What you return must match the records word for word, except that images are dropped.

(Records for the task begins)

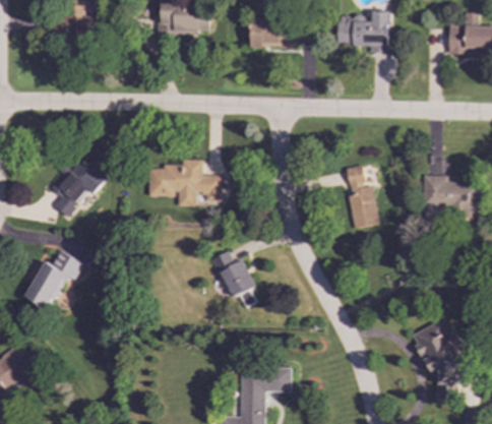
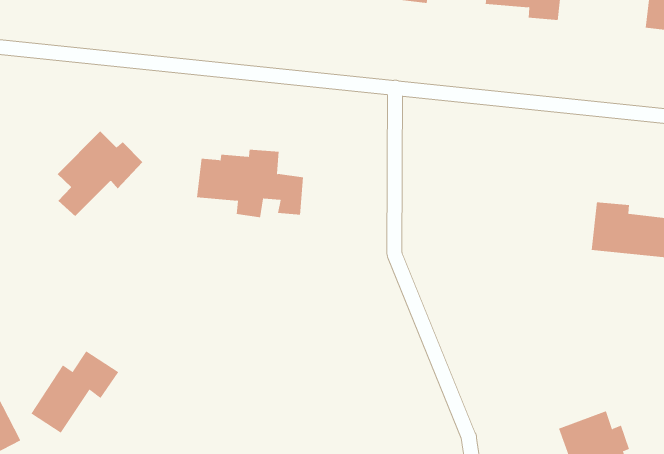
building: [347,165,378,228] -> none
building: [25,249,84,308] -> [30,350,119,434]
building: [212,250,255,306] -> none

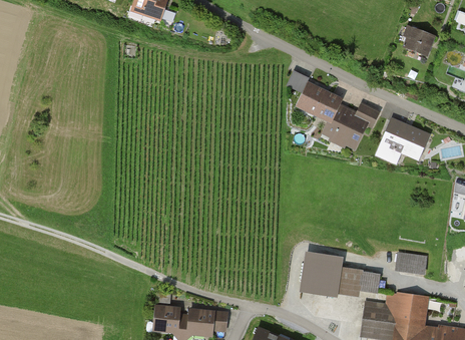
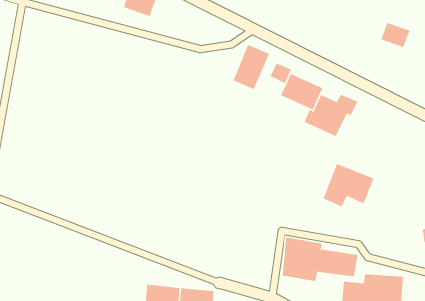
building: none -> [233,44,270,90]
building: [377,117,432,164] -> [322,163,374,207]
building: [396,254,426,274] -> none

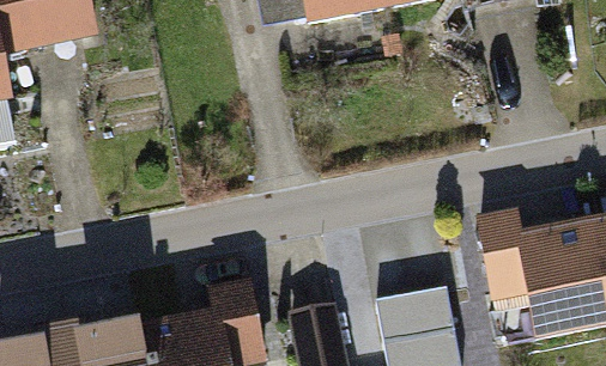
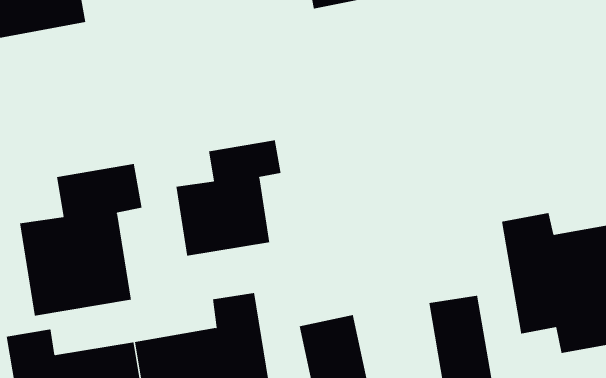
building: none -> [176,140,281,256]
building: none -> [20,163,142,316]

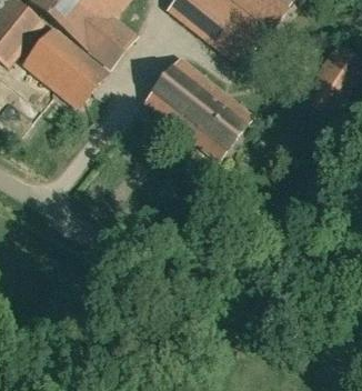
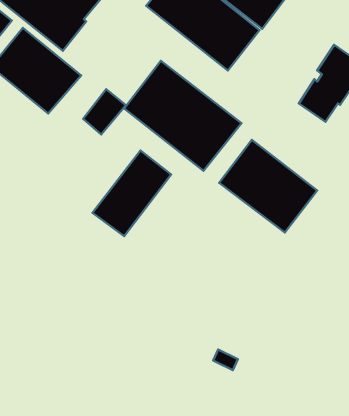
building: [90,23,129,64] -> [83,89,126,135]
building: none -> [219,140,317,233]
building: none -> [93,151,171,236]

(Records for the task ends)

Written response:
building: [347,165,378,228] -> none
building: [25,249,84,308] -> [30,350,119,434]
building: [212,250,255,306] -> none

building: none -> [233,44,270,90]
building: [377,117,432,164] -> [322,163,374,207]
building: [396,254,426,274] -> none

building: none -> [176,140,281,256]
building: none -> [20,163,142,316]

building: [90,23,129,64] -> [83,89,126,135]
building: none -> [219,140,317,233]
building: none -> [93,151,171,236]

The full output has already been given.